::: Dataset
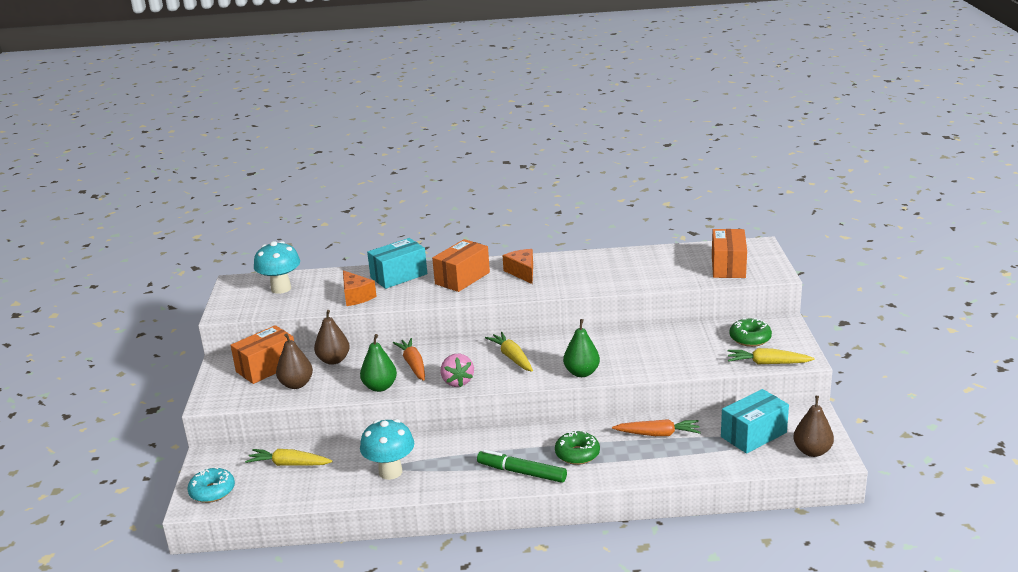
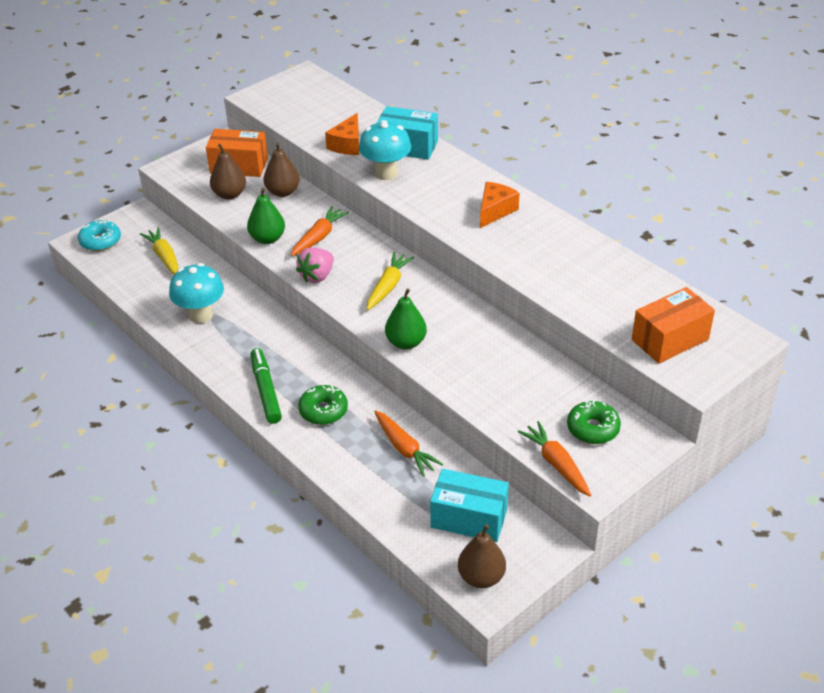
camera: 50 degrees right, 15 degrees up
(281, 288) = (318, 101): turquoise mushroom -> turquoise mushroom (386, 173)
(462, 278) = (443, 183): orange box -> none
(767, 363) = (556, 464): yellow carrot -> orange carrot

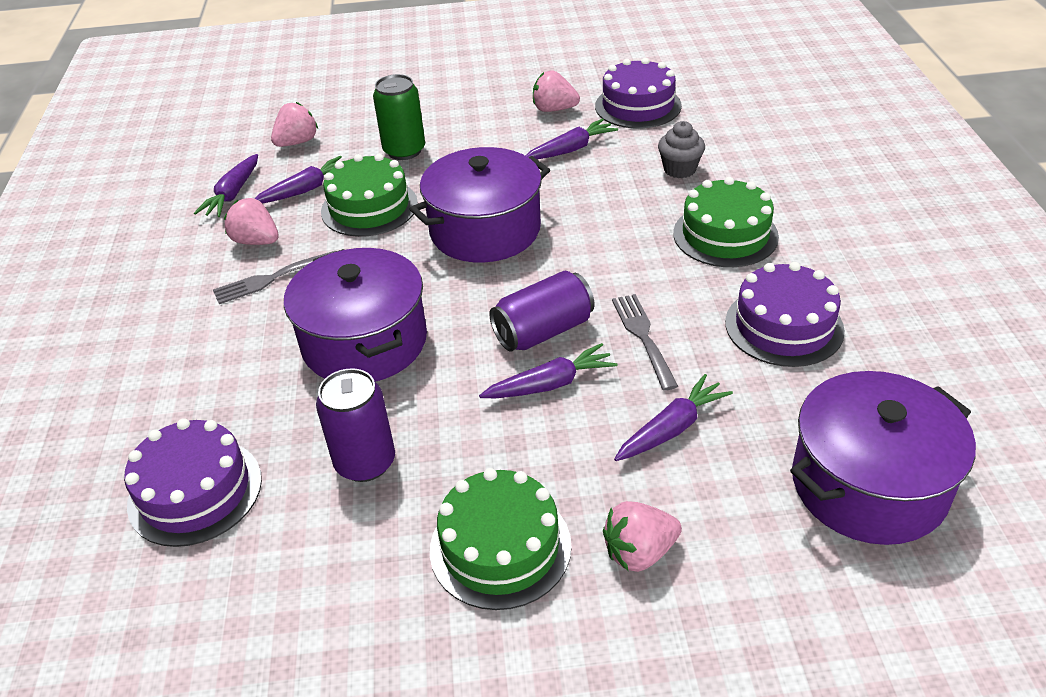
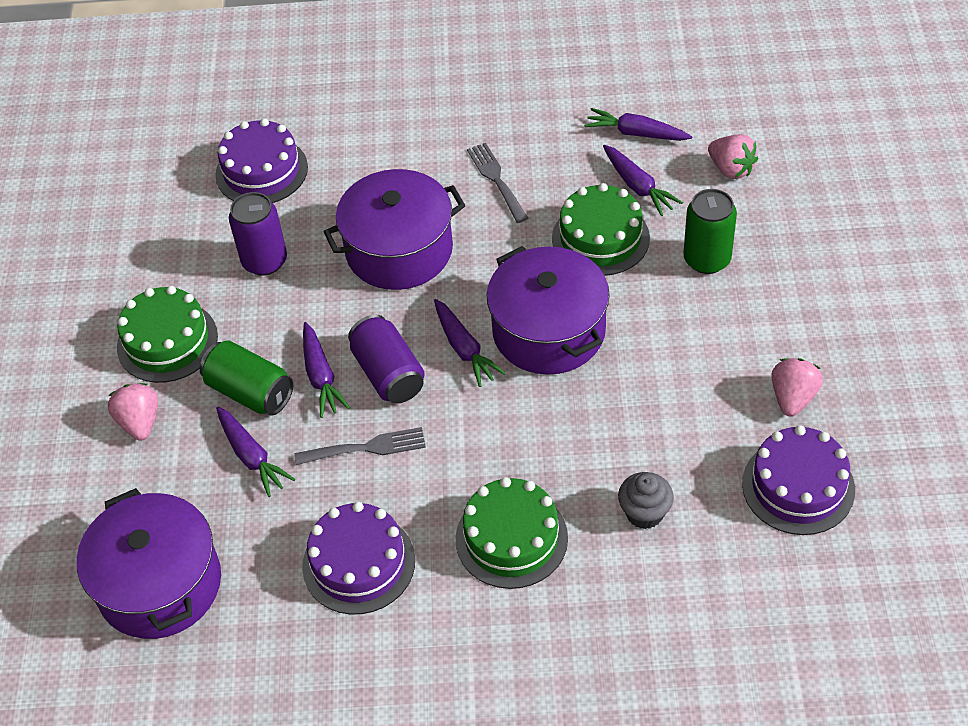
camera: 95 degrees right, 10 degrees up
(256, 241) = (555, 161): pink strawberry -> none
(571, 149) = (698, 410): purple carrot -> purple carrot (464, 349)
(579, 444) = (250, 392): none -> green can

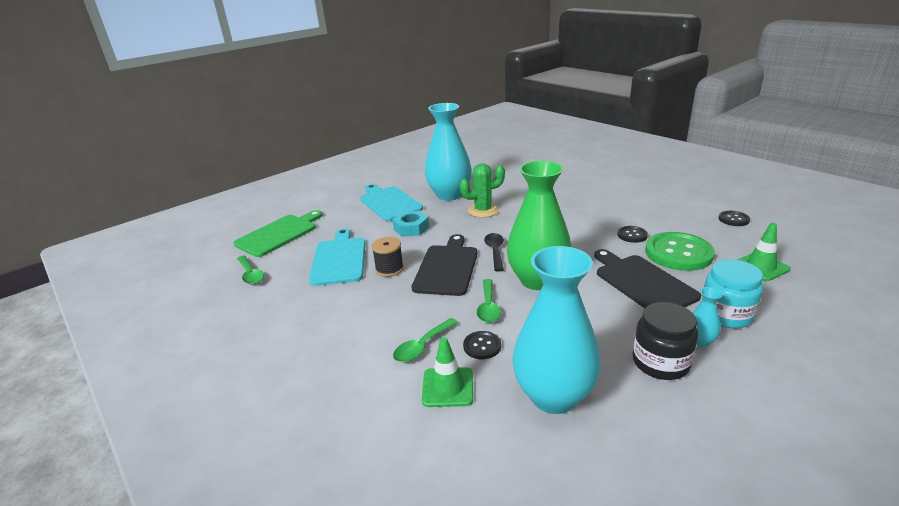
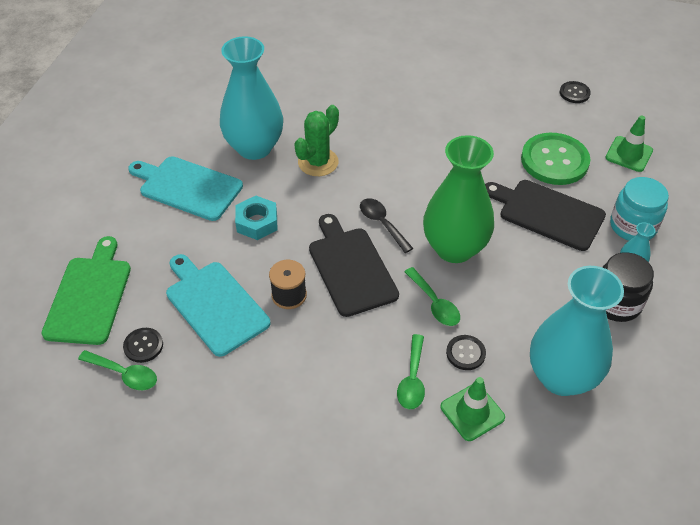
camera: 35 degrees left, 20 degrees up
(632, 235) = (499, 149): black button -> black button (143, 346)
::::::
Drop the images; restate the listing exactly.

camera: 50 degrees right, 15 degrees up
(281, 288) = (318, 101): turquoise mushroom -> turquoise mushroom (386, 173)
(462, 278) = (443, 183): orange box -> none
(767, 363) = (556, 464): yellow carrot -> orange carrot

camera: 95 degrees right, 10 degrees up
(256, 241) = (555, 161): pink strawberry -> none
(571, 149) = (698, 410): purple carrot -> purple carrot (464, 349)
(579, 444) = (250, 392): none -> green can

camera: 35 degrees left, 20 degrees up
(632, 235) = (499, 149): black button -> black button (143, 346)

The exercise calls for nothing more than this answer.